- [WHAT IS REQUIRED] The listing below holds a line with "D2: diode 1N4148" and a line with "V1: AC 6V (GND, LINE) -> AC 6V (DRV, GND)". Reproduce those two lines exactly, plus everything between them.

- [DATA TO PROCESS]
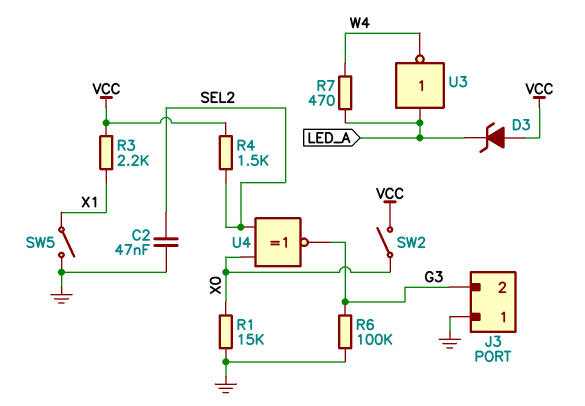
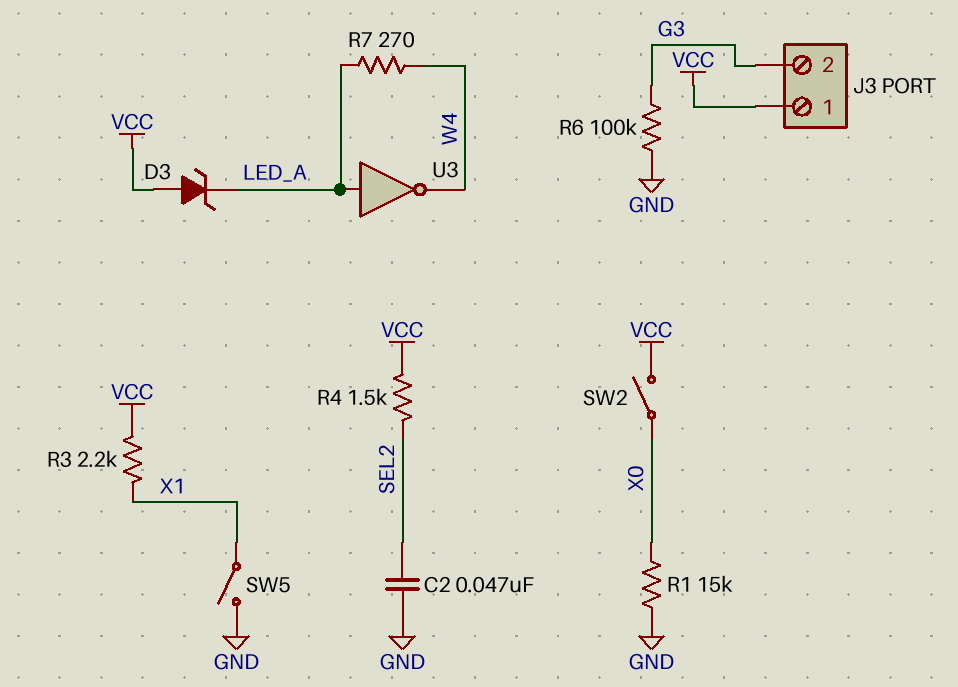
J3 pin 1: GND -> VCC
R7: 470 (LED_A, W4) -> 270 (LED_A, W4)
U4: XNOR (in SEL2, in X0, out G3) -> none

---

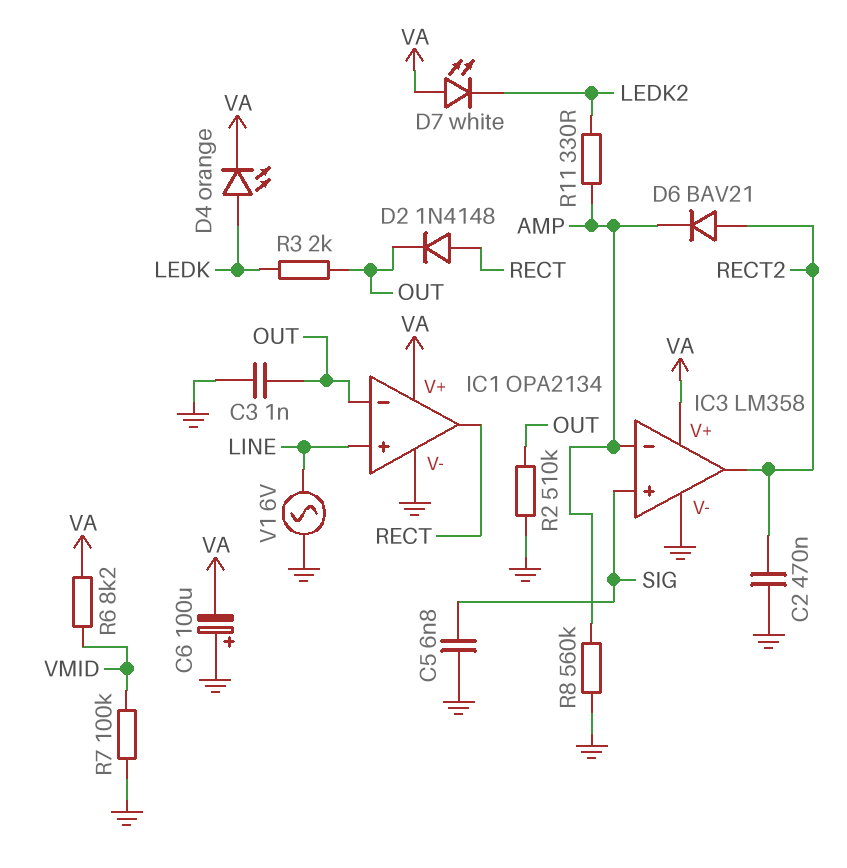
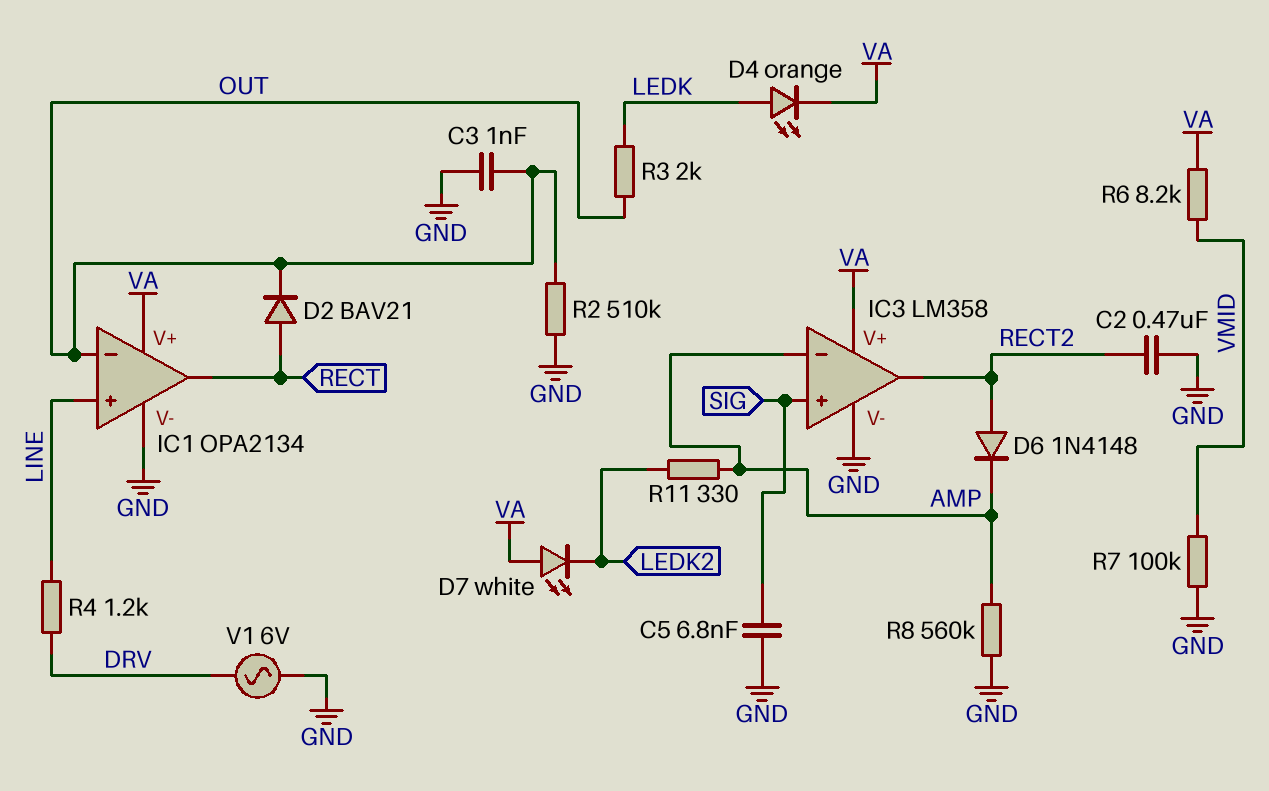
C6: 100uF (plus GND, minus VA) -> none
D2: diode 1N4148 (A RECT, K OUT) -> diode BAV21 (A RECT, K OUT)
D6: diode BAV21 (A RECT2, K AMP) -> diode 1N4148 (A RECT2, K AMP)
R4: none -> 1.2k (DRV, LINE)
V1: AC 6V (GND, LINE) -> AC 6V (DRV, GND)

- [ANSWER FOR THIS EXERCISE]
D2: diode 1N4148 (A RECT, K OUT) -> diode BAV21 (A RECT, K OUT)
D6: diode BAV21 (A RECT2, K AMP) -> diode 1N4148 (A RECT2, K AMP)
R4: none -> 1.2k (DRV, LINE)
V1: AC 6V (GND, LINE) -> AC 6V (DRV, GND)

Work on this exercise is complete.